Content starts

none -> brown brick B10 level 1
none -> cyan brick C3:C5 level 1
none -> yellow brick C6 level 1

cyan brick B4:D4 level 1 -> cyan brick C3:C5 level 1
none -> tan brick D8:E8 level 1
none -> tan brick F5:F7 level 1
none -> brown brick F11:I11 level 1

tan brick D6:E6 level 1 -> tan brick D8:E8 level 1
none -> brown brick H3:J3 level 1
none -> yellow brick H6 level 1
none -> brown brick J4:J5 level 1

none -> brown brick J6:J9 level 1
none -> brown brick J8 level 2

Content ends
Content starts

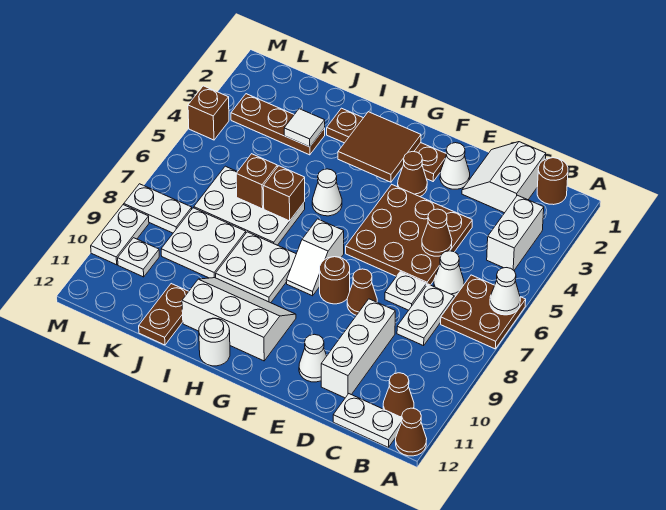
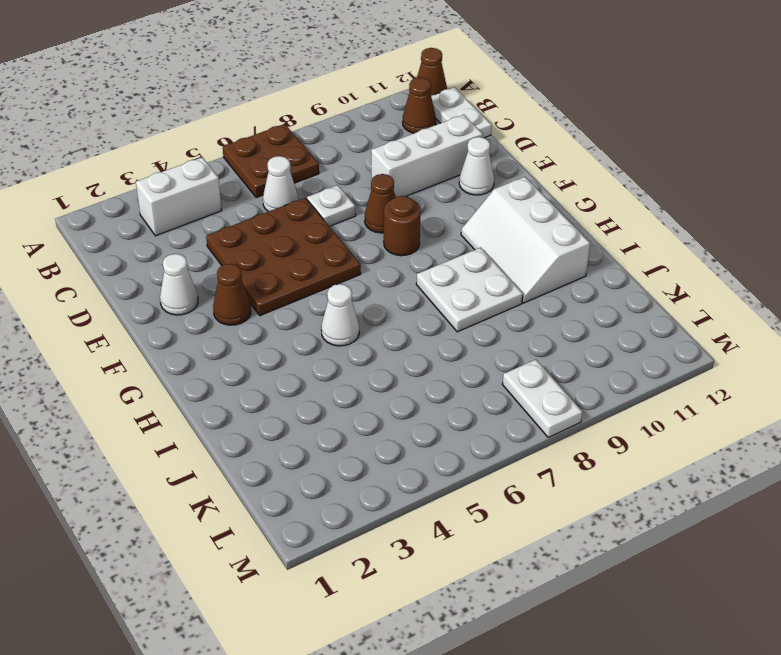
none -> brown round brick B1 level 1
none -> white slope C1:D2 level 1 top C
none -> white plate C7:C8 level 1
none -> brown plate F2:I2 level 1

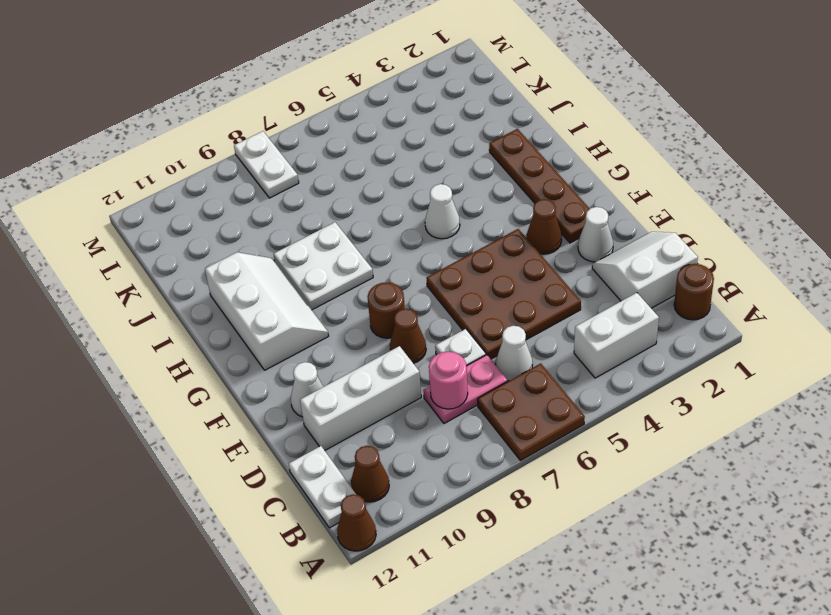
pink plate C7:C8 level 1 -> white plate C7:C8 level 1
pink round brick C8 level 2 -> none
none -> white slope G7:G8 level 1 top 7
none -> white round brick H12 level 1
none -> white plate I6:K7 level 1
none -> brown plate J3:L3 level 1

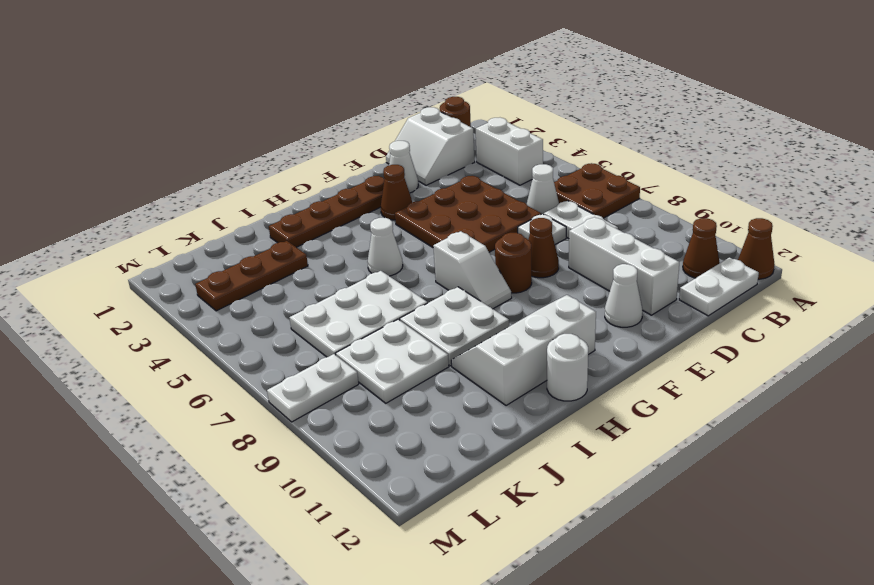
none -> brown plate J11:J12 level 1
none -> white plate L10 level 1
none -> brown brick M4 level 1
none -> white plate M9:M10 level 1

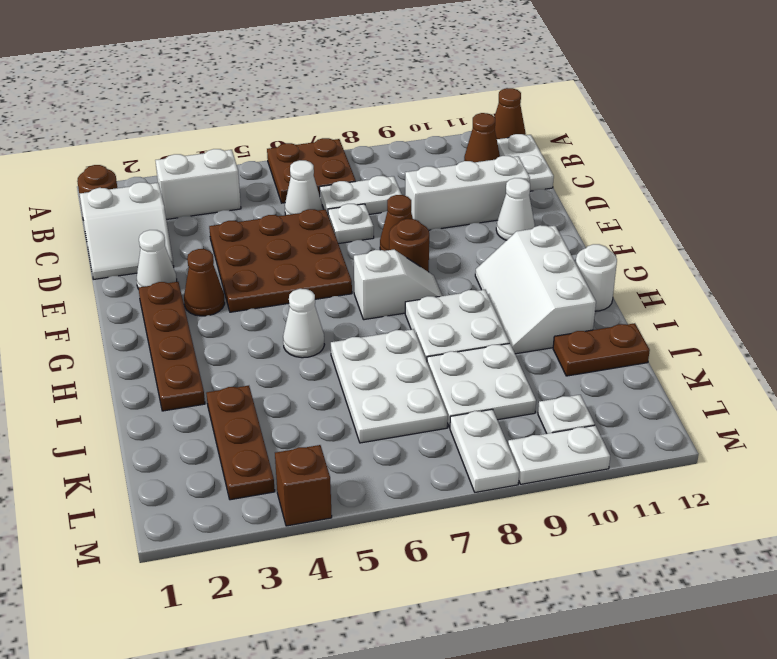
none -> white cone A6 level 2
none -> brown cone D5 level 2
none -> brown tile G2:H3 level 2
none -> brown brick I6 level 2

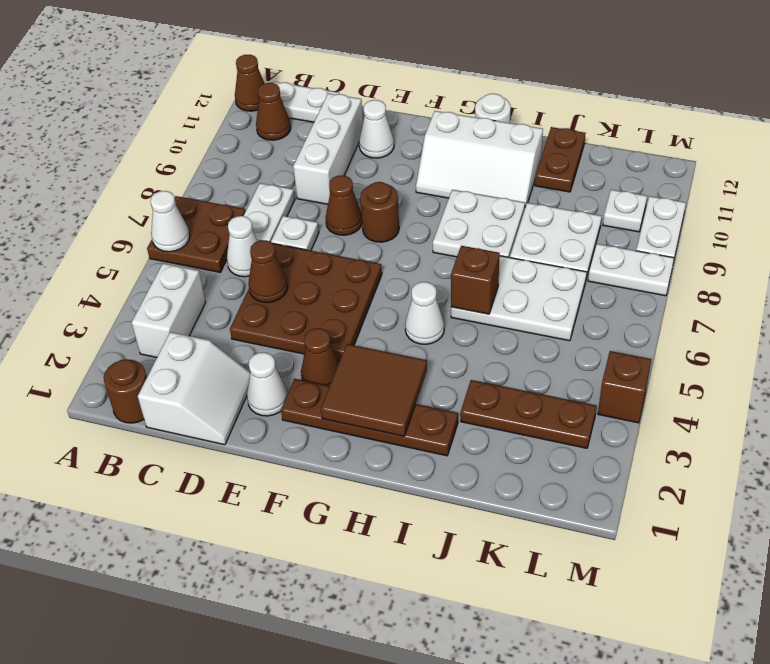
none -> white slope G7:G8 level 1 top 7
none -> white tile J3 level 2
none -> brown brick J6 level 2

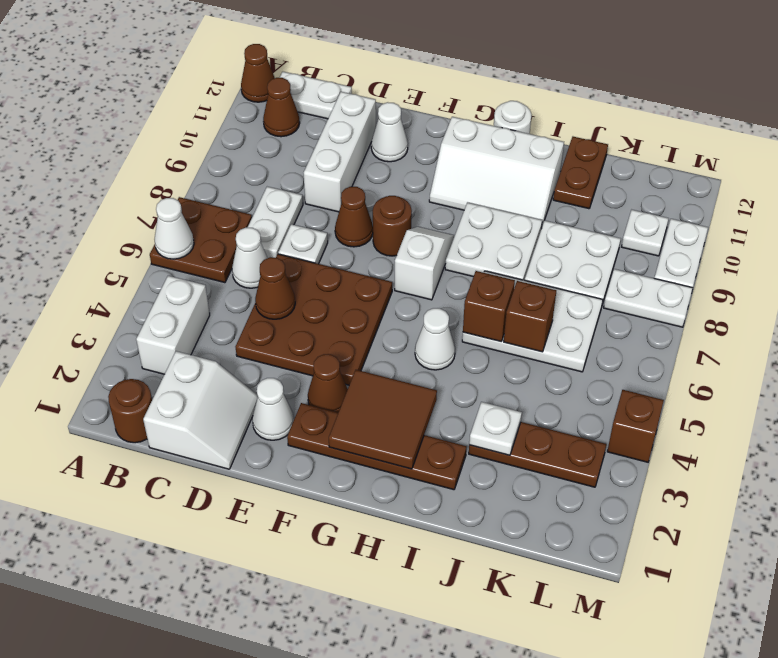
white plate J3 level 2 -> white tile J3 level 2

Content ends

The task
Copy out only the lines of the records above from the one with "none -> brown brick F11:I11 level 1" through the one with "none -> brown brick J8 level 2", exactly as they stand, both included.

Response to this exercise
none -> brown brick F11:I11 level 1

tan brick D6:E6 level 1 -> tan brick D8:E8 level 1
none -> brown brick H3:J3 level 1
none -> yellow brick H6 level 1
none -> brown brick J4:J5 level 1

none -> brown brick J6:J9 level 1
none -> brown brick J8 level 2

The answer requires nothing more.